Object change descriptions
-=-=-

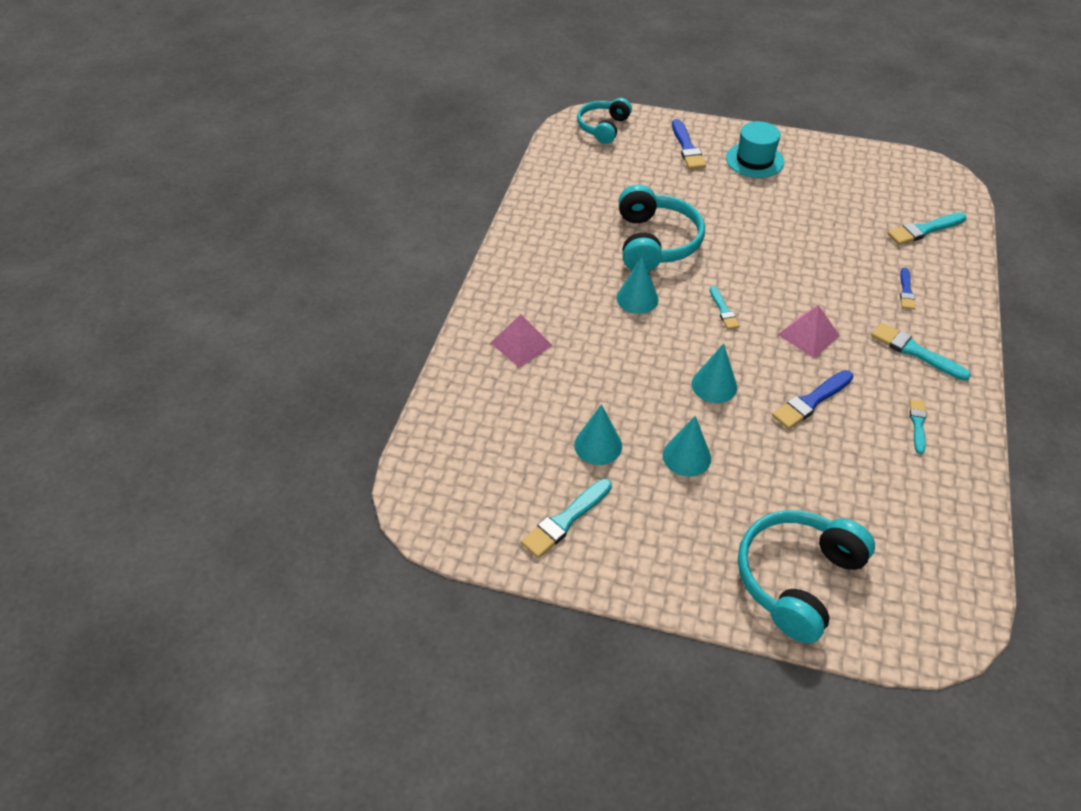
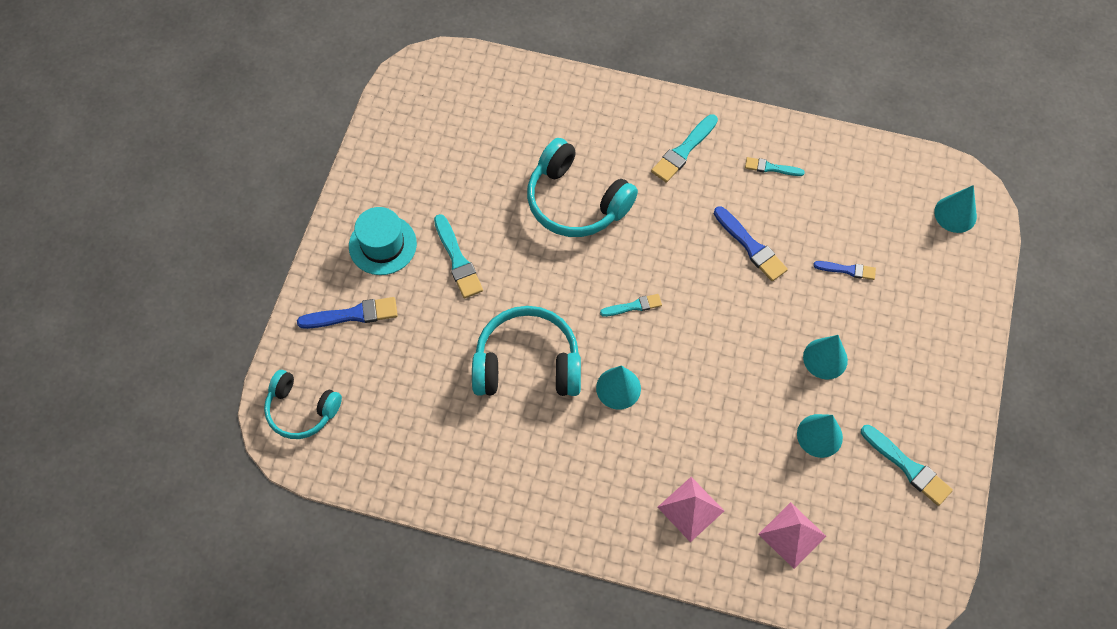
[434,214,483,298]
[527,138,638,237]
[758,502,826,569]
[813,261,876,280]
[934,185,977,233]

-=-=-

Without the pictures, write out every entry precisely as it appears.

Output for this exercise:
[434,214,483,298]
[527,138,638,237]
[758,502,826,569]
[813,261,876,280]
[934,185,977,233]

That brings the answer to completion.